### EXERCISE DESCRIPTION:
Check every line of the entries that follow, and copy the ones containing "VBUS".

+--

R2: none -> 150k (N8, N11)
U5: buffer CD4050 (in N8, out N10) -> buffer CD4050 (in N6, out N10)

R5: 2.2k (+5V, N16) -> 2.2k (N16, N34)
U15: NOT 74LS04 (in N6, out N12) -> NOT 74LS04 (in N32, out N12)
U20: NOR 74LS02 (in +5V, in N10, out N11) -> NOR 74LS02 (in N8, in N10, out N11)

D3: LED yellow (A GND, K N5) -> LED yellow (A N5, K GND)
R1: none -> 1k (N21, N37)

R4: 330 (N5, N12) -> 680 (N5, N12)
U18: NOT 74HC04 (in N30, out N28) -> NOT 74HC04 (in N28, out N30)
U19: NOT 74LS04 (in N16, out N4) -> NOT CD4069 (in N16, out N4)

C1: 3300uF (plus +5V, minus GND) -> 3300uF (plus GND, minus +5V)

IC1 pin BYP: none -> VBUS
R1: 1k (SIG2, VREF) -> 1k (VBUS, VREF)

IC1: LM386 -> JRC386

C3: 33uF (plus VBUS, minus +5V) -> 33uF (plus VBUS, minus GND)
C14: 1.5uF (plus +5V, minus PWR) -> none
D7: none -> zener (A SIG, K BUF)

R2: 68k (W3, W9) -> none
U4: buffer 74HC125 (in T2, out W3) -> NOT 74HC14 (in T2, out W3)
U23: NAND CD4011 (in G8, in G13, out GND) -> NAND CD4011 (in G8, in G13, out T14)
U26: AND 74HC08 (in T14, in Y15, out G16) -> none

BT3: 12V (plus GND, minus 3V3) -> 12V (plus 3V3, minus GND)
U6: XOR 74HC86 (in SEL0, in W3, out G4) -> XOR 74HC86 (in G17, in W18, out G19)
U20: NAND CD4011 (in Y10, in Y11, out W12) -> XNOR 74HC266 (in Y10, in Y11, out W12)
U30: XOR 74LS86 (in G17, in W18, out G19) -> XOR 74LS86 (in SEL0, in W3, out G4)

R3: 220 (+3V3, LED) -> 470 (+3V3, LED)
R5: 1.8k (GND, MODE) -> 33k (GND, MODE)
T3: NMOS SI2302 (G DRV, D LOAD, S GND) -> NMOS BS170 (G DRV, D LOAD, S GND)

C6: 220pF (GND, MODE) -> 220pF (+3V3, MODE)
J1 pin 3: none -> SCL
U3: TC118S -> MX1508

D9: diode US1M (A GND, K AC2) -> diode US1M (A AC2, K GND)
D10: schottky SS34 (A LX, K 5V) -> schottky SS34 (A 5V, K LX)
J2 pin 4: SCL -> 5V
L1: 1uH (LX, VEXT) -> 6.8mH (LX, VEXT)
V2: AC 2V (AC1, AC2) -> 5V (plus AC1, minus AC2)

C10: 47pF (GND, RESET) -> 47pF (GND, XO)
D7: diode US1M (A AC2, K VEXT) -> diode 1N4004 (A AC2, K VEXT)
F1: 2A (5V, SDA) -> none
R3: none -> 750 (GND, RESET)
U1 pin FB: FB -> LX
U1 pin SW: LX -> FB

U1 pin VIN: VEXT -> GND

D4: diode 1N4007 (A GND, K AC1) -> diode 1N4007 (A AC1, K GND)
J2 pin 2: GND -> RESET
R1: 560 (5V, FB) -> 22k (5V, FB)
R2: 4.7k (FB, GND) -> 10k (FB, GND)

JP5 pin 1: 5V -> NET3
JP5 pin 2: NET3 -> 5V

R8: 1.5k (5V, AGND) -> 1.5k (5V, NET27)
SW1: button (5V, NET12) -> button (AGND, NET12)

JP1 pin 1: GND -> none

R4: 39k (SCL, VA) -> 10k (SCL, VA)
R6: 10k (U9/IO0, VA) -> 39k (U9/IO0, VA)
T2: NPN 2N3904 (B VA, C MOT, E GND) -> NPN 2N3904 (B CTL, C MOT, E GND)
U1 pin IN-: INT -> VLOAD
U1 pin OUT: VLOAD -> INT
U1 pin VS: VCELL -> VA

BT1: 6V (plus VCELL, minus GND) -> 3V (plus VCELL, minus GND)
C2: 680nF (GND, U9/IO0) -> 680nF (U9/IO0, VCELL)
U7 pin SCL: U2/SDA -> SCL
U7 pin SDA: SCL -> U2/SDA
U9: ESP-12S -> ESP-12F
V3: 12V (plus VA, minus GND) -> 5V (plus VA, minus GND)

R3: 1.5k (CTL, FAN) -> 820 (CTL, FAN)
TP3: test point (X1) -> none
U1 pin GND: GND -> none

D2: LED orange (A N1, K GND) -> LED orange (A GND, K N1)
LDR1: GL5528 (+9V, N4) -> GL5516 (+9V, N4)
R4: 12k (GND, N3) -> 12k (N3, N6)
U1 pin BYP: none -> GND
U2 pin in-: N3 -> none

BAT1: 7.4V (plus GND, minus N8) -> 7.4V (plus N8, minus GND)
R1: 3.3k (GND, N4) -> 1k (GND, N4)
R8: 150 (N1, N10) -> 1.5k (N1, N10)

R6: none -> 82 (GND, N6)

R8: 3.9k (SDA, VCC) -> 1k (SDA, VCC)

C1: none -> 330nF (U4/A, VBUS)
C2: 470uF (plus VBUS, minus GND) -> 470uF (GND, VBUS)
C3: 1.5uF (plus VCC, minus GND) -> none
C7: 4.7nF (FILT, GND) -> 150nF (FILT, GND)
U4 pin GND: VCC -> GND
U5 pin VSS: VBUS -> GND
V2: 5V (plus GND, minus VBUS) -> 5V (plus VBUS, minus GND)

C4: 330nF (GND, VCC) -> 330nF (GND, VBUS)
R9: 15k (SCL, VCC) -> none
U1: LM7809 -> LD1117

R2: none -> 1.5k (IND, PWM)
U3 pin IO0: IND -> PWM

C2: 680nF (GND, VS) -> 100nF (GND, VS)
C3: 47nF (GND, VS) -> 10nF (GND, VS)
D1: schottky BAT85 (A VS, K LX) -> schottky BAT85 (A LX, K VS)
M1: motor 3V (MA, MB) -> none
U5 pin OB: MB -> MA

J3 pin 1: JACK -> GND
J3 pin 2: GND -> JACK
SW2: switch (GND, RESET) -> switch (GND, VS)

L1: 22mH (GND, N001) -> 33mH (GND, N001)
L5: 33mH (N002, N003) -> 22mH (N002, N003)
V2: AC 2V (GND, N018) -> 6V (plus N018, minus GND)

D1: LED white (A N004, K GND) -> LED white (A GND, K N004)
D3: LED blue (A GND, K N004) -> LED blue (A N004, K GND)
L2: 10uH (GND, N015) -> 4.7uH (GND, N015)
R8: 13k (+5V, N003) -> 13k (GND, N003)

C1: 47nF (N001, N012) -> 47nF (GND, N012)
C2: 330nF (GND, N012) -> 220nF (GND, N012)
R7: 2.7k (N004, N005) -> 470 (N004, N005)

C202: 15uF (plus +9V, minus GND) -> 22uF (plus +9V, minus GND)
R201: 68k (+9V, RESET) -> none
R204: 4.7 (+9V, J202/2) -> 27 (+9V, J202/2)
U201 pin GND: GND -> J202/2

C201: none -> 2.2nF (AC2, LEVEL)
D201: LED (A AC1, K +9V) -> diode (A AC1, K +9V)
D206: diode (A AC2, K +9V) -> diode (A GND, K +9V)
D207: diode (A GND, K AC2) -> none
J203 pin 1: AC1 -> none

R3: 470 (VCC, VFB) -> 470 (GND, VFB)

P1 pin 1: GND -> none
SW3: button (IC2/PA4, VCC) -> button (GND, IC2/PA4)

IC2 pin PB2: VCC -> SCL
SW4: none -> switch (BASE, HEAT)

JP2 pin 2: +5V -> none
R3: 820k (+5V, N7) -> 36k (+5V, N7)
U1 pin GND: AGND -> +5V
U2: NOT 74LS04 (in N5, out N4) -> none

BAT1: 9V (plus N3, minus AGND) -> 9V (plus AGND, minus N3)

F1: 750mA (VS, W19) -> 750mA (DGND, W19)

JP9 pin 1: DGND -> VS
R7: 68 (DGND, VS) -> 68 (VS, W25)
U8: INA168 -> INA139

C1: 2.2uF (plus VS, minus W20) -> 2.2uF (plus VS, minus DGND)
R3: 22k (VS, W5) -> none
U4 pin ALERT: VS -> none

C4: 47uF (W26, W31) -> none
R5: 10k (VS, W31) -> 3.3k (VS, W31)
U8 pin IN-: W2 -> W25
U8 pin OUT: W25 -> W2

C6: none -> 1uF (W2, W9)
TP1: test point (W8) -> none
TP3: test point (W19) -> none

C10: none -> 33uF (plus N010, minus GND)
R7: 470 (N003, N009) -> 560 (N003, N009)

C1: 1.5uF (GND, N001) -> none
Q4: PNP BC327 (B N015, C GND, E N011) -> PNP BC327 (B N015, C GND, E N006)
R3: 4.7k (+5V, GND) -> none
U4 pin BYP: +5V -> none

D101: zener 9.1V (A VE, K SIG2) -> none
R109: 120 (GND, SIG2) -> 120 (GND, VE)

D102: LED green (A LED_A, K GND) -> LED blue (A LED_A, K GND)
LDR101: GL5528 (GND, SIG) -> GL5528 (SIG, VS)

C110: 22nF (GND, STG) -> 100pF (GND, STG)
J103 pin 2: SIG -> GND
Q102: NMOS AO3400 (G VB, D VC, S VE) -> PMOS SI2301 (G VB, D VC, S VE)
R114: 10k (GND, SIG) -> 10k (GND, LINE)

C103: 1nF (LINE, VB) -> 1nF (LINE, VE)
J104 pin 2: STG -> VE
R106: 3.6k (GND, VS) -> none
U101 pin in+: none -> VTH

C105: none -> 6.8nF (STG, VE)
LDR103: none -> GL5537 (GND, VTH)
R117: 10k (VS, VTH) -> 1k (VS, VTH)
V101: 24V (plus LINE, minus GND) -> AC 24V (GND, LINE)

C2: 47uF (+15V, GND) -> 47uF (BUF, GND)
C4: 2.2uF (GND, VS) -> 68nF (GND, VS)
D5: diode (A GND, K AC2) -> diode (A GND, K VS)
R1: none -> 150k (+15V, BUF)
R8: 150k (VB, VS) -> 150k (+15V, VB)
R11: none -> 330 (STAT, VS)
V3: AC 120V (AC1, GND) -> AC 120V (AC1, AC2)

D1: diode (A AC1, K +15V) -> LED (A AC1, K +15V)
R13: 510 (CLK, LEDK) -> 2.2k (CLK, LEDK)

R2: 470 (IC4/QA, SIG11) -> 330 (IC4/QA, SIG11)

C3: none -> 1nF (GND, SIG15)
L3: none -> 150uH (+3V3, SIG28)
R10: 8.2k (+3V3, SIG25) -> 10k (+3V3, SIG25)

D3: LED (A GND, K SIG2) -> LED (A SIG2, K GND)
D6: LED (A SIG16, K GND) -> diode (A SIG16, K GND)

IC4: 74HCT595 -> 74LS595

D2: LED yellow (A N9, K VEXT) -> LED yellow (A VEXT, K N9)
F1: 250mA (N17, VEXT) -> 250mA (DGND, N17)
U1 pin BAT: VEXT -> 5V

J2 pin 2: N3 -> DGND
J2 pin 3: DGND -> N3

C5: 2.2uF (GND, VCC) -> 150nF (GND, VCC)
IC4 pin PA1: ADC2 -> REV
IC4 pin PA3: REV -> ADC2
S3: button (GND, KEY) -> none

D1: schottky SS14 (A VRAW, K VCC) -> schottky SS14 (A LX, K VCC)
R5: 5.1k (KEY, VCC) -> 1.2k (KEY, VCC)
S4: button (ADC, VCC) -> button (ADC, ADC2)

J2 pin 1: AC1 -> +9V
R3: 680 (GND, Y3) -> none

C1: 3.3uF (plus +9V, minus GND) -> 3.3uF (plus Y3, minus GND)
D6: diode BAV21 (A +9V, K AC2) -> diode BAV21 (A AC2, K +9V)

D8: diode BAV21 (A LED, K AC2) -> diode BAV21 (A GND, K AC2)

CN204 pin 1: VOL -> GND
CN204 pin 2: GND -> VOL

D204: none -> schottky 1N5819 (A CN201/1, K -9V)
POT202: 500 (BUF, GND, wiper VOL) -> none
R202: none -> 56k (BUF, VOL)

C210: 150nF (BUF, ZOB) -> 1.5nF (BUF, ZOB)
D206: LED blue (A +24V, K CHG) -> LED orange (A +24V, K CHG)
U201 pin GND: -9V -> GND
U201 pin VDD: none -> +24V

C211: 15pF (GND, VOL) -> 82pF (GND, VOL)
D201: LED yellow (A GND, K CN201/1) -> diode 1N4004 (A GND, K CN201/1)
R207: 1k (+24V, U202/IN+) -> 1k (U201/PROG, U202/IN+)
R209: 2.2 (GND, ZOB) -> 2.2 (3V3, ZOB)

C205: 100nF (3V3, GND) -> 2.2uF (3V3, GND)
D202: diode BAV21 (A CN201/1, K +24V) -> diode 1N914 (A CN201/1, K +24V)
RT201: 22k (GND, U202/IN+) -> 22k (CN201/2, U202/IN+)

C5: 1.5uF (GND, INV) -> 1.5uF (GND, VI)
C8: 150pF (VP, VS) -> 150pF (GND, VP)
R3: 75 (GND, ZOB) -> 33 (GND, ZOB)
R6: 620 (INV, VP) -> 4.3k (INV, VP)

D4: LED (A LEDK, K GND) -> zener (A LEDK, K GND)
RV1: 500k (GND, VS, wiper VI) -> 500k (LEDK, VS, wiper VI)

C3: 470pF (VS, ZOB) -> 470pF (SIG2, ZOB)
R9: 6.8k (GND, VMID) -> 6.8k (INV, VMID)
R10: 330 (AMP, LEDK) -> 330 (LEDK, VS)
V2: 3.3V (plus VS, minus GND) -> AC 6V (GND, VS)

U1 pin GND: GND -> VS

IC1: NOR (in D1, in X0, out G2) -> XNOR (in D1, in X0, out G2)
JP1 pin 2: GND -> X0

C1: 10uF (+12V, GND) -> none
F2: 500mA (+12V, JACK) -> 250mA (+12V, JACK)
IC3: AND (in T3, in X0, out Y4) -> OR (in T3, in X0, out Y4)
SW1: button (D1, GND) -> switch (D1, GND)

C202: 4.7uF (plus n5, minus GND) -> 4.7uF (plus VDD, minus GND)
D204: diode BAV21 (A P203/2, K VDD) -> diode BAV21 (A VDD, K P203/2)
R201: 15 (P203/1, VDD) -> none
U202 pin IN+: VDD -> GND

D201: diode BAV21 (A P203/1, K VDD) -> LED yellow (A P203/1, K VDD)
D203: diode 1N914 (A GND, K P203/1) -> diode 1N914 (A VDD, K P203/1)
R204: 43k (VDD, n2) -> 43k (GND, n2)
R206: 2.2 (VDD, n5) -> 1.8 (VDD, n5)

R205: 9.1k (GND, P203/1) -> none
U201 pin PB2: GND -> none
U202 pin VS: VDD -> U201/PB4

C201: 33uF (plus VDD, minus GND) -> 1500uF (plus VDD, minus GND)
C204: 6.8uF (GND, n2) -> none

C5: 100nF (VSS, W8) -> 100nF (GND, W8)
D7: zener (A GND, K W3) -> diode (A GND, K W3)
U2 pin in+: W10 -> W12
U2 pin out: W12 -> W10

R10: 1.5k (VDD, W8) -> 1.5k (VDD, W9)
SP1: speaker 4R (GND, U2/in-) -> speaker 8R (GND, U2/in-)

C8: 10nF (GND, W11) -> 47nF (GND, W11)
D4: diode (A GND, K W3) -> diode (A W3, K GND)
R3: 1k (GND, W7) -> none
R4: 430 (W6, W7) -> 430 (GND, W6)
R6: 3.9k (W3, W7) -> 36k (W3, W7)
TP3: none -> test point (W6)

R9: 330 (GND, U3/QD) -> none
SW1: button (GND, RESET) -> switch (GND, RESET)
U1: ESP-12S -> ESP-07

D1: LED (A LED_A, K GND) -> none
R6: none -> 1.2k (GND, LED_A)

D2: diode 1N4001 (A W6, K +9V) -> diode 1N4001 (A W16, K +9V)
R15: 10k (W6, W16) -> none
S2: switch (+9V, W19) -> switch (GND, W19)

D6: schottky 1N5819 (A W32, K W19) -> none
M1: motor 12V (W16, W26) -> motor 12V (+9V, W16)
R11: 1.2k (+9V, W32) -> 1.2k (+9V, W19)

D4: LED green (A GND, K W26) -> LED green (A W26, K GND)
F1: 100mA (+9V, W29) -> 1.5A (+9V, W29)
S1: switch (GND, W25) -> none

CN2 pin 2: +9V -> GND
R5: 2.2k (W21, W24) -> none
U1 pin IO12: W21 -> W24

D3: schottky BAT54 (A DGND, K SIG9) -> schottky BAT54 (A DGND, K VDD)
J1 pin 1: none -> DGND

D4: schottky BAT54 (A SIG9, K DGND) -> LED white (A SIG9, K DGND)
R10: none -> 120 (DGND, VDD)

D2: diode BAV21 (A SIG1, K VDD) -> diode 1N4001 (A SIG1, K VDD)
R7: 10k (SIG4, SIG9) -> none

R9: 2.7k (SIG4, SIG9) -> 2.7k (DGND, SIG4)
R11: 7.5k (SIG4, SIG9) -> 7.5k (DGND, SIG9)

+--

### EXERCISE SOLUTION:
IC1 pin BYP: none -> VBUS
R1: 1k (SIG2, VREF) -> 1k (VBUS, VREF)
C3: 33uF (plus VBUS, minus +5V) -> 33uF (plus VBUS, minus GND)
C1: none -> 330nF (U4/A, VBUS)
C2: 470uF (plus VBUS, minus GND) -> 470uF (GND, VBUS)
U5 pin VSS: VBUS -> GND
V2: 5V (plus GND, minus VBUS) -> 5V (plus VBUS, minus GND)
C4: 330nF (GND, VCC) -> 330nF (GND, VBUS)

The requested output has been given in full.